WHAT THE TASK REQUIRES
Look through the entries below and show every line containing the word "pomarańczowy".

DATA FOR PROCESSING
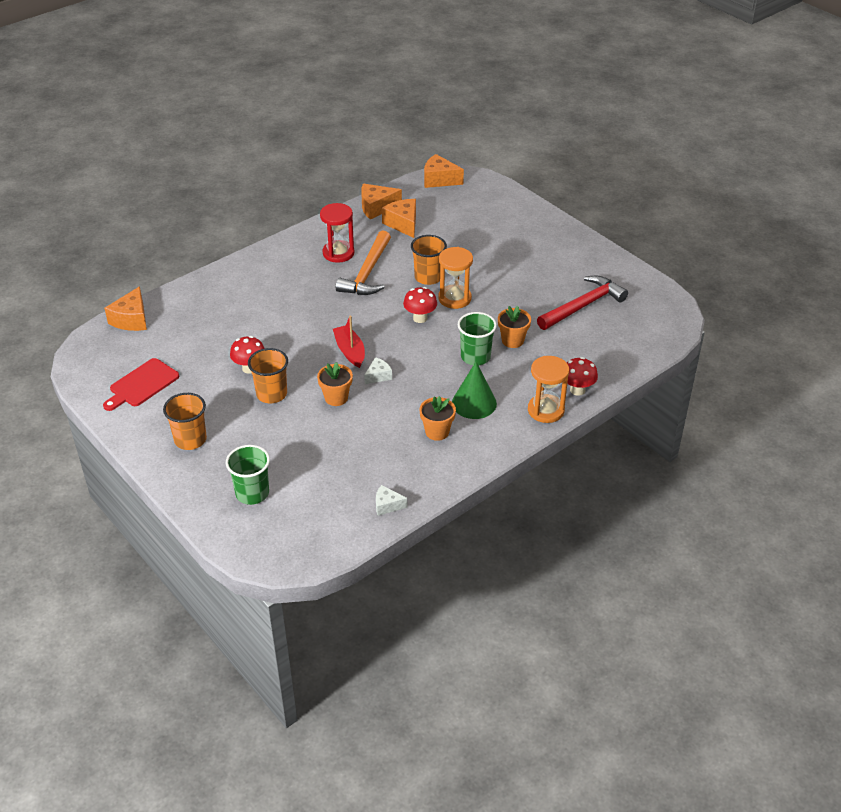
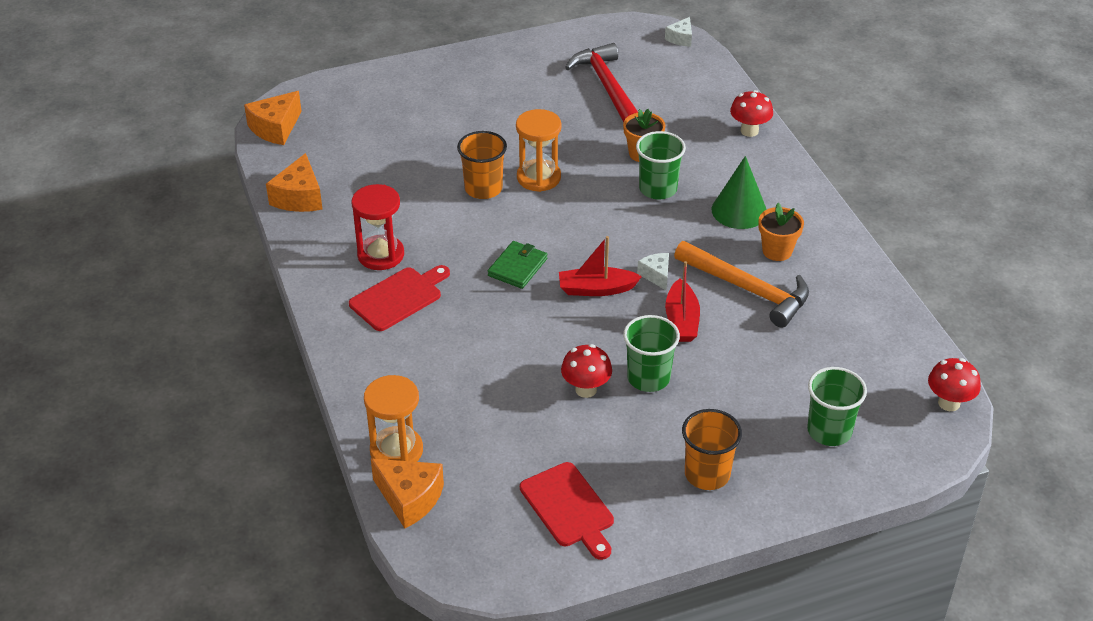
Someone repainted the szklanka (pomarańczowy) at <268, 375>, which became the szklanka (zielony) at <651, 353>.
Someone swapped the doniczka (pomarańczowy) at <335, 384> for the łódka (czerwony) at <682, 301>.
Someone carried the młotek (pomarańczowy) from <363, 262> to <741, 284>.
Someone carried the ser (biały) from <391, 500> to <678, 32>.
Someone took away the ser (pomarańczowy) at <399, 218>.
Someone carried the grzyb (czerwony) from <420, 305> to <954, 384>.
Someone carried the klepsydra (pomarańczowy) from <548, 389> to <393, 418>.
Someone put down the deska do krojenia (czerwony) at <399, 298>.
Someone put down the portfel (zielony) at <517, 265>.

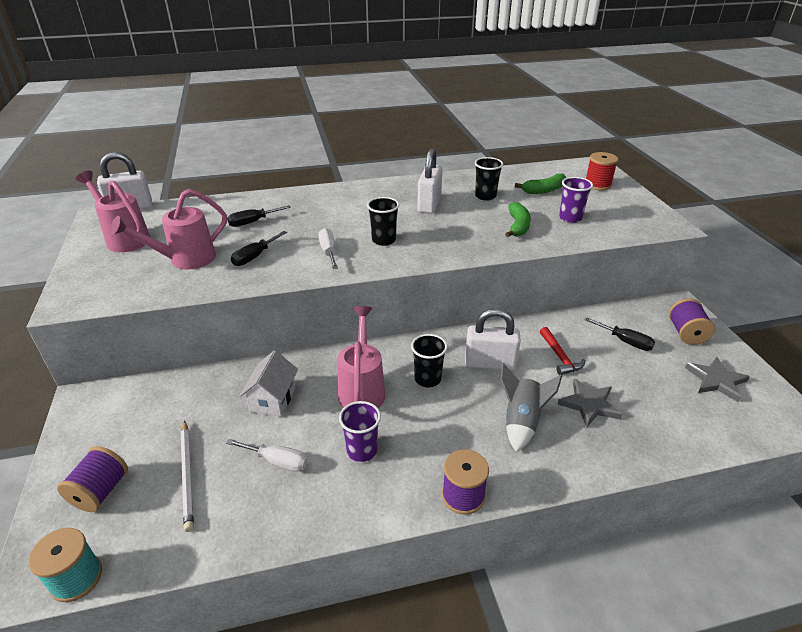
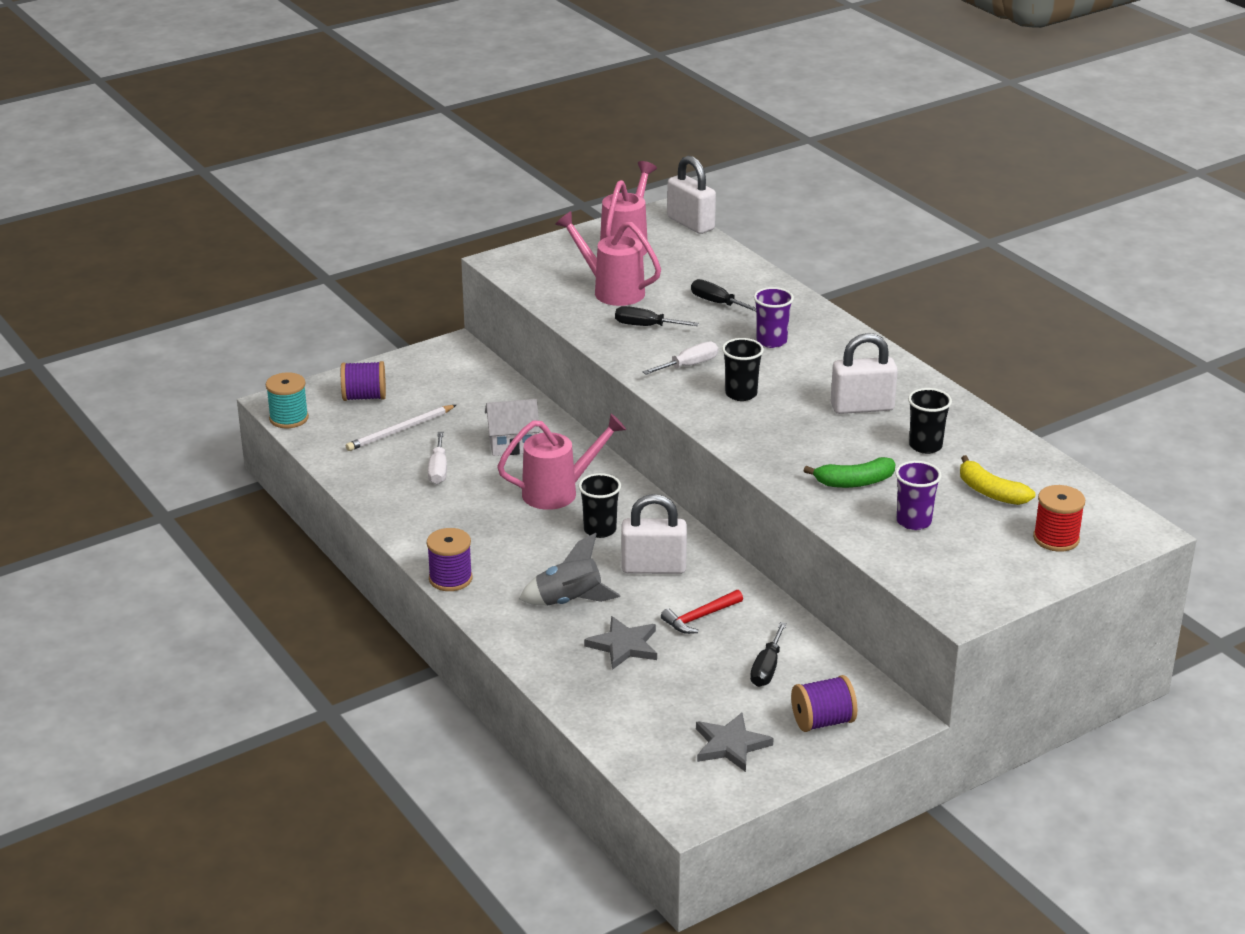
Someone carried the szklanka (fioletowy) from <360, 431> to <774, 317>.
Someone rotated the kłódka (biały) at <493, 339> by 75 degrees counterclockwise.
Someone repainted the banan (zielony) at <540, 184>, which became the banan (żółty) at <997, 480>.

EXPECTED ANSWER
Someone repainted the szklanka (pomarańczowy) at <268, 375>, which became the szklanka (zielony) at <651, 353>.
Someone swapped the doniczka (pomarańczowy) at <335, 384> for the łódka (czerwony) at <682, 301>.
Someone carried the młotek (pomarańczowy) from <363, 262> to <741, 284>.
Someone took away the ser (pomarańczowy) at <399, 218>.
Someone carried the klepsydra (pomarańczowy) from <548, 389> to <393, 418>.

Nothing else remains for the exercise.